*** Opening RECORDS SUPPLIED ***

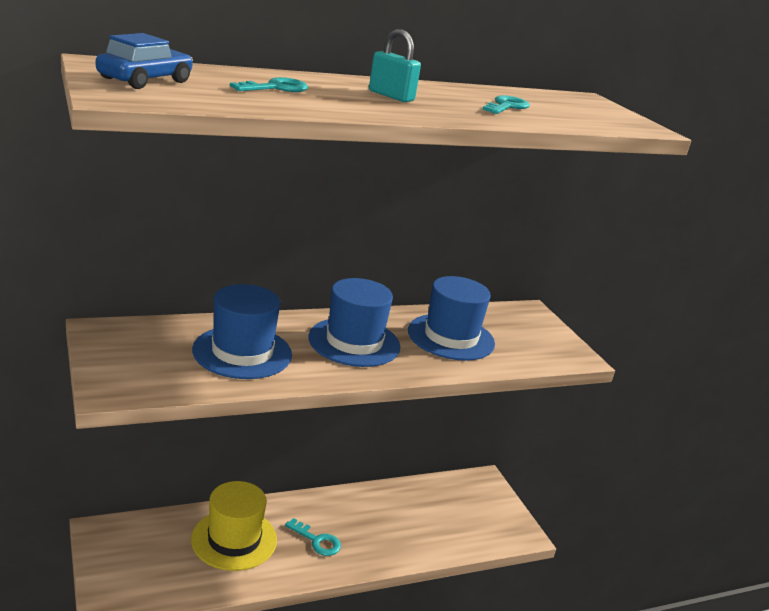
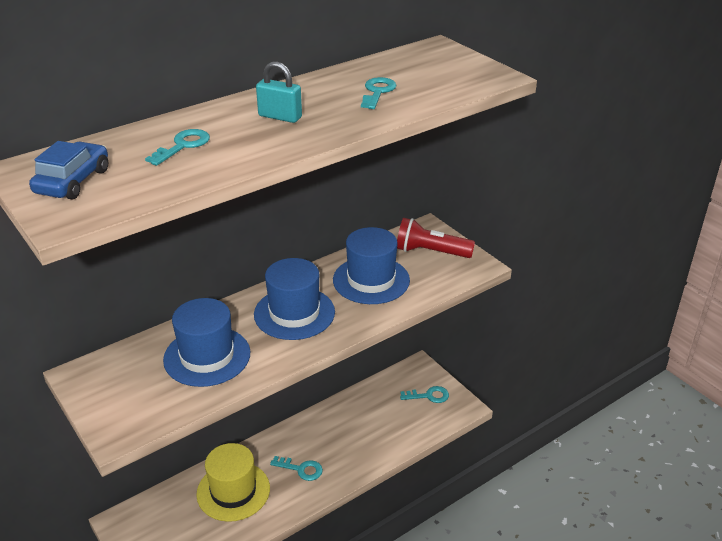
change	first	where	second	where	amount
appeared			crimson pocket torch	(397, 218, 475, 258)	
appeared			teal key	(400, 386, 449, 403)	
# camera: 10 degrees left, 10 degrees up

*** Closing RECORDS SUPPLIED ***
*** Opening RECORDS SUPPLIED ***

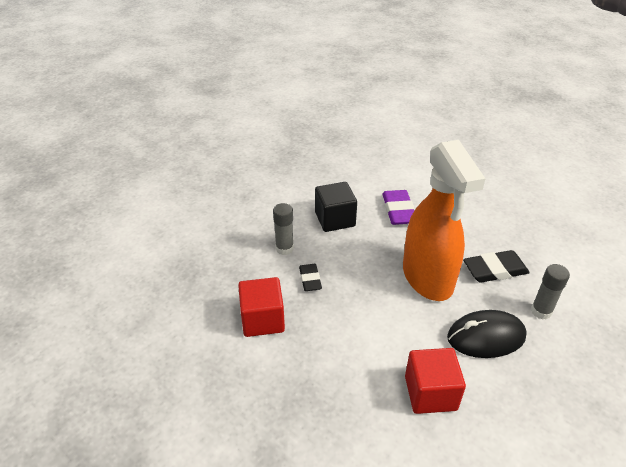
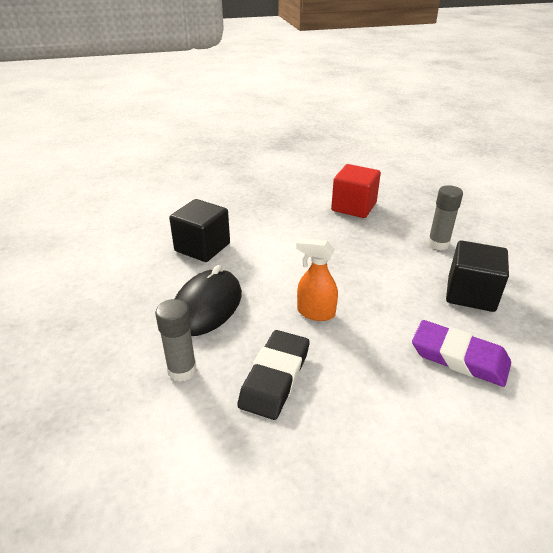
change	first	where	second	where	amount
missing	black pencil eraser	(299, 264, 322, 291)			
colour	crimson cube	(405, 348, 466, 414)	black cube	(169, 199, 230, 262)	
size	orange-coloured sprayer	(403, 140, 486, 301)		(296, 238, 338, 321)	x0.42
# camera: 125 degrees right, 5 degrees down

*** Closing RECORDS SUPPLIED ***

**WHAT YOU SHOULD DO:**
Give only the lines from the one holding "264, 322, 291)" through the one holding "# camera: 125 degrees right, 5 degrees down", each restated exactly as it appears above.

**RESPONSE AREA:**
missing	black pencil eraser	(299, 264, 322, 291)			
colour	crimson cube	(405, 348, 466, 414)	black cube	(169, 199, 230, 262)	
size	orange-coloured sprayer	(403, 140, 486, 301)		(296, 238, 338, 321)	x0.42
# camera: 125 degrees right, 5 degrees down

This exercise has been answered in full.